(Exercise inputs begins)

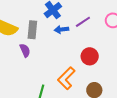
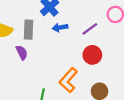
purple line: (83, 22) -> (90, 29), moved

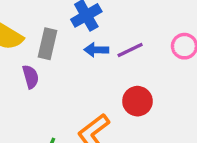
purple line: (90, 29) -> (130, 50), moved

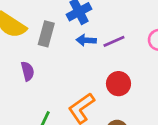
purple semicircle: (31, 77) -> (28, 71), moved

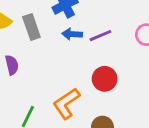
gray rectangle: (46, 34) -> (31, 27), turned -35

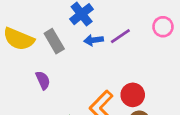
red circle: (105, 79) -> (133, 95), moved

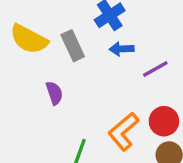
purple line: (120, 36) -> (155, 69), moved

(Exercise inputs ends)
(Exercise inputs begins)

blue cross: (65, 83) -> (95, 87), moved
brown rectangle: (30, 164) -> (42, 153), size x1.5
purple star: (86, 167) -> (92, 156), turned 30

(Exercise inputs ends)

What the task asks
Reproduce the listing above only between the lines holding "purple line: (83, 22) -> (90, 29), moved" and "purple line: (120, 36) -> (155, 69), moved", inclusive. Every line must match exactly, and pictures are dropped.

Task result
purple line: (83, 22) -> (90, 29), moved

purple line: (90, 29) -> (130, 50), moved

purple semicircle: (31, 77) -> (28, 71), moved

gray rectangle: (46, 34) -> (31, 27), turned -35

red circle: (105, 79) -> (133, 95), moved

purple line: (120, 36) -> (155, 69), moved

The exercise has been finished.